#### [Exercise instructions]
From the material below, pull out every line that contains the word "major".

#### [Stored entries]
>> Begin

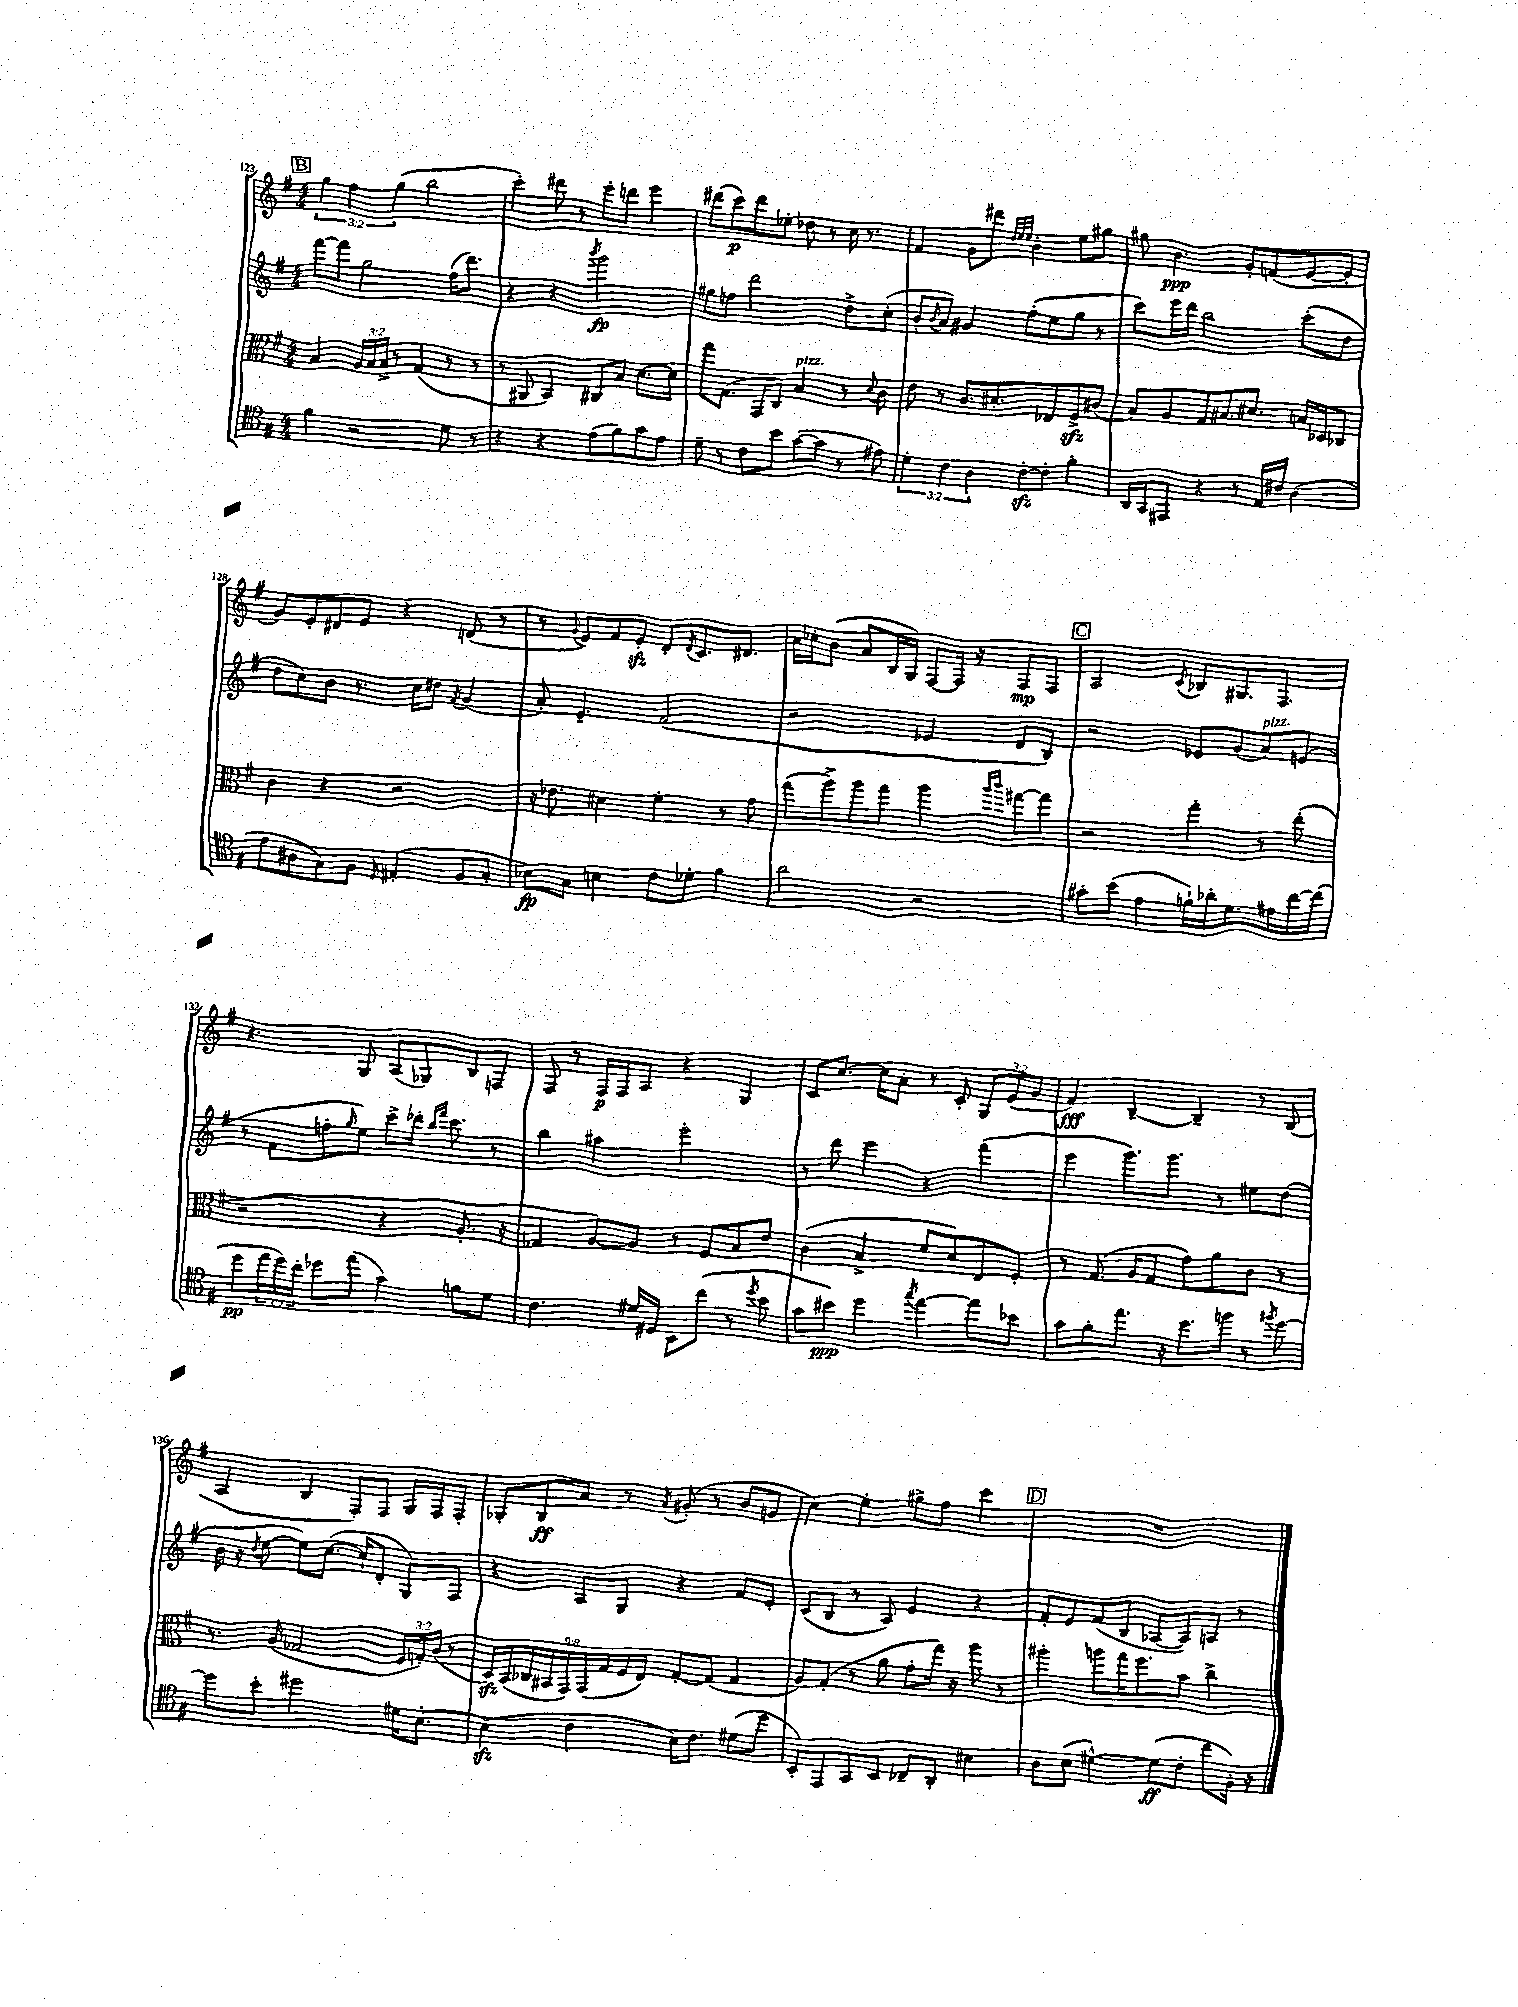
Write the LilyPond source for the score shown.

<<
\new StaffGroup <<
\new Staff = "s0" {
    \clef treble \key g \major \numericTimeSignature \time 4/4 \override Staff.TupletNumber.text = #tuplet-number::calc-fraction-text
    \mark \markup { \box "B" } \tuplet 3/2 { g''4 fis''4 g''4( } b''2 |
    c'''4-.) dis'''8 r8 e'''8-. d'''8 e'''4 |
    dis'''8( c'''8\p) dis'''8 ees''8-. des''8 r8 c''16 r8. |
    fis'4 g'8 dis'''8 \grace { d''32 e''32 e''32 } b'4-. e''8 gis''8 |
    gis''8 b'4.\ppp g'8-. f'8( e'8~ e'8-. |
    g'8) e'8-. dis'8 e'8 r4 d'8( r8 |
    r8 \appoggiatura { g'8 } e'8) fis'8 e'8-.\sfz d'8-. \acciaccatura { d'8 } c'8. dis'8. |
    a'16 ces''16-. b'8( a'8 b16 g16) fis8~ fis16 r16 fis8\mp fis8 |
    \mark \markup { \box "C" } a2 \acciaccatura { c'8 } bes8 gis8. fis8. |
    r4. g8 a8( ges8) b8 f8 |
    fis8 r8 fis16\p fis16 a8 r4 g4 |
    c'8 c''8.~ c''16 a'8-. r8 c'8-. \tuplet 3/2 { g8 e'8( g'8 } |
    fis'4\fff) b4~-- b4-- r8 b8( |
    a4 b4 fis8-.) fis8 g16 fis16 fis8-. |
    ges8-. b8\ff a'8 r8 \acciaccatura { a'8 } gis'8-.( r8 b'8 g'8 |
    c''4) e''4-. gis''8-> fis''8 c'''4 |
    \mark \markup { \box "D" } R1 \bar "|." |
}
\new Staff = "s1" {
    \clef treble \key g \major \numericTimeSignature \time 4/4
    \mark \markup { \box "B" } fis'''8~ fis'''8 g''2 fis''16( d'''8.) |
    r4 r4 \acciaccatura { b'''8 } g'''2\fp |
    gis''8 f''8 d'''2 d''8-> c''8-.( |
    b'8-. \acciaccatura { b'8 } a'8) gis'4 fis''8-.( e''8 g''8 r8 |
    c'''8) e'''16 d'''16 b''2 c'''8-.( d''8 |
    d''8 c''8) b'8 r8. c''16 dis''8 \acciaccatura { fis'8 } g'4( |
    a'8-.) e'4.-- fis'2( |
    r2 ees'4 d'8 b8) |
    \mark \markup { \box "C" } r2 ees'8 g'8( a'8^\markup { \italic "pizz." }) e'8( |
    r8 fis'8 f''8-. \grace { g''16 } e''8) c'''8-> des'''16-. \grace { b''16 fis'''16 } c'''8. r8 |
    b''4 ais''4 e'''2-. |
    r8 d'''8 e'''4 r4 fis'''4( |
    e'''4 g'''8.) g'''8. r8 eis''8 d''8( |
    b'16 r16 \acciaccatura { d''8 } e''8~ e''8) c''8.~( c''16-! d'8-. g8) fis8 |
    r4 a8 g8 r4 fis'8 e'8-. |
    c'8( b8 r8 a8) e'4 r4 |
    \mark \markup { \box "D" } fis'8-. e'8 fis'8( b8 aes8~ aes8) a8 r8 \bar "|." |
}
\new Staff = "s2" {
    \clef alto \key g \major \numericTimeSignature \time 4/4 \override Staff.TupletNumber.text = #tuplet-number::calc-fraction-text
    \mark \markup { \box "B" } b4 \tuplet 3/2 { a16 b16 b16-> } r8 g4( r8 r8 |
    r8 ais,8 b,4) cis8 b8 d'8.~ d'16 |
    g''8 g8.( g,16 c8) b4^\markup { \italic "pizz." } r8 \appoggiatura { d'8 } c'8 |
    e'8 r8 c'8. dis'8.-. ees8 fis8->\sfz cis'8( |
    b8) a8 g8 bis8. dis'8. b16 des16 ces8 |
    c'4 r4 r2 |
    r16 ees'8. dis'4 fis'4-. r8 g'8 |
    g''8( a''8->) a''8 g''8 a''4 \grace { a''16 c'''16 } gis''8~ gis''8 |
    \mark \markup { \box "C" } r2 g''4-. r8 e''8-.( |
    r2 r4 a8.-. r16 |
    ges4 a8~) a8 r8 fis8 b8 e'8 |
    c'4( b4-> fis'8 d'8) e8 fis8-. |
    r8 g8.( a16 g8 g'8) a'8 c'8 r8 |
    r8. a16( ges2 \tuplet 3/2 { fis16 g16-.) c'16( } r8 |
    \tuplet 9/8 { d16\sfz) b,16( ces16 bis,16 g,16) g,16( g16 fis16 e16) } g8~-. g8( g4 |
    a8) g8-.( r8 a'8 g'8-. g''16) r16 a''8 r8 |
    \mark \markup { \box "D" } ais''4-. a''8 g''16 fis''8. b'8 c''4-> \bar "|." |
}
\new Staff = "s3" {
    \clef tenor \key g \major \numericTimeSignature \time 4/4 \override Staff.TupletNumber.text = #tuplet-number::calc-fraction-text
    \mark \markup { \box "B" } fis'4 r2 d'8 r8 |
    r4 r4 e'8( fis'8) g'8 e'8 |
    d'8-- r8 c'8 b'8 g'8~( g'8 r8 eis'8) |
    \tuplet 3/2 { d'4-. c'4 a4 } c'8~-.\sfz c'8-. fis'4-. |
    a,16 g,16 eis,8 r4 r8 e16 cis'16 a4( |
    e'8 ais8 g8) fis8 \grace { d16 } eis4-.( fis8 g8-. |
    bes8\fp) g8 b4 c'8 des'8-. fis'4 |
    a'2 r2 |
    \mark \markup { \box "C" } gis'8-. b'8( e'4 f'16-!) aes'16-. d'8. eis'16 c''16~ c''16( |
    d''8\pp \tuplet 3/2 { e''16 d''16) c''16-. } des''8 e''8( g'4) f'8 d'8 |
    c'4. dis'16 dis16 b,8 c''8( r8 \acciaccatura { d''8 } b'8 |
    g'8 bis'8\ppp) d''4 \acciaccatura { g''8 } e''4~ e''8 bes'8 |
    g'8 fis'8-. e''8. r16 d''8. f''16 r8 \acciaccatura { fis''8 } d''8~ |
    d''8 b'8-. dis''2 dis'16 b8.~-. |
    b4\sfz( c'4 b16) c'8. dis'8( d''8 |
    b,8-.) e,8 g,8 b,8 ces8-- a,8-. bis4 |
    \mark \markup { \box "D" } a8 b8( dis'4~-^) dis'8\ff( c'8-. c''8 fis16-.) r16 \bar "|." |
}
>>
>>
\layout { \context { \Score currentBarNumber = #123 } }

>> End

#### [Solution below]
    \clef treble \key g \major \numericTimeSignature \time 4/4 \override Staff.TupletNumber.text = #tuplet-number::calc-fraction-text
    \clef treble \key g \major \numericTimeSignature \time 4/4
    \clef alto \key g \major \numericTimeSignature \time 4/4 \override Staff.TupletNumber.text = #tuplet-number::calc-fraction-text
    \clef tenor \key g \major \numericTimeSignature \time 4/4 \override Staff.TupletNumber.text = #tuplet-number::calc-fraction-text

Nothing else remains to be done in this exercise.